- [Requirements]:
Please set out each line of the material below as a Markdown table with the columns "Row" and "Content", numbering the rows and leaving out blank lines.

- [Supplied material]:

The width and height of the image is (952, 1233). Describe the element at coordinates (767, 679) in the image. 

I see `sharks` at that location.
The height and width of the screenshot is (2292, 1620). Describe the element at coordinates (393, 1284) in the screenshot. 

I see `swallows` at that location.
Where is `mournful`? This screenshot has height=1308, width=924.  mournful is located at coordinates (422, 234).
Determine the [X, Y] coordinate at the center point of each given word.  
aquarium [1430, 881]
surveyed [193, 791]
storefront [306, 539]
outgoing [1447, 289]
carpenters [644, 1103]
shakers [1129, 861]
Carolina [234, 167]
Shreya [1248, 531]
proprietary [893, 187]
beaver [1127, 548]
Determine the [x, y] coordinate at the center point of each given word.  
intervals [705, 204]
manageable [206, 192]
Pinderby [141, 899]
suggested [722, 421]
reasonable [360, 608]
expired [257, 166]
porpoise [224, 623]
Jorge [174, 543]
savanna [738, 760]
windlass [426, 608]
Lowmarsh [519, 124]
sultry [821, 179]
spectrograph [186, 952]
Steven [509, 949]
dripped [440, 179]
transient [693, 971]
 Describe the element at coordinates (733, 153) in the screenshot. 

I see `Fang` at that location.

- [Solution below]:
| Row | Content |
|---|---|
| 1 | The width and height of the image is (952, 1233). Describe the element at coordinates (767, 679) in the image.  |
| 2 | I see `sharks` at that location. |
| 3 | The height and width of the screenshot is (2292, 1620). Describe the element at coordinates (393, 1284) in the screenshot.  |
| 4 | I see `swallows` at that location. |
| 5 | Where is `mournful`? This screenshot has height=1308, width=924.  mournful is located at coordinates (422, 234). |
| 6 | Determine the [X, Y] coordinate at the center point of each given word.   |
| 7 | aquarium [1430, 881] |
| 8 | surveyed [193, 791] |
| 9 | storefront [306, 539] |
| 10 | outgoing [1447, 289] |
| 11 | carpenters [644, 1103] |
| 12 | shakers [1129, 861] |
| 13 | Carolina [234, 167] |
| 14 | Shreya [1248, 531] |
| 15 | proprietary [893, 187] |
| 16 | beaver [1127, 548] |
| 17 | Determine the [x, y] coordinate at the center point of each given word.   |
| 18 | intervals [705, 204] |
| 19 | manageable [206, 192] |
| 20 | Pinderby [141, 899] |
| 21 | suggested [722, 421] |
| 22 | reasonable [360, 608] |
| 23 | expired [257, 166] |
| 24 | porpoise [224, 623] |
| 25 | Jorge [174, 543] |
| 26 | savanna [738, 760] |
| 27 | windlass [426, 608] |
| 28 | Lowmarsh [519, 124] |
| 29 | sultry [821, 179] |
| 30 | spectrograph [186, 952] |
| 31 | Steven [509, 949] |
| 32 | dripped [440, 179] |
| 33 | transient [693, 971] |
| 34 |  Describe the element at coordinates (733, 153) in the screenshot.  |
| 35 | I see `Fang` at that location. |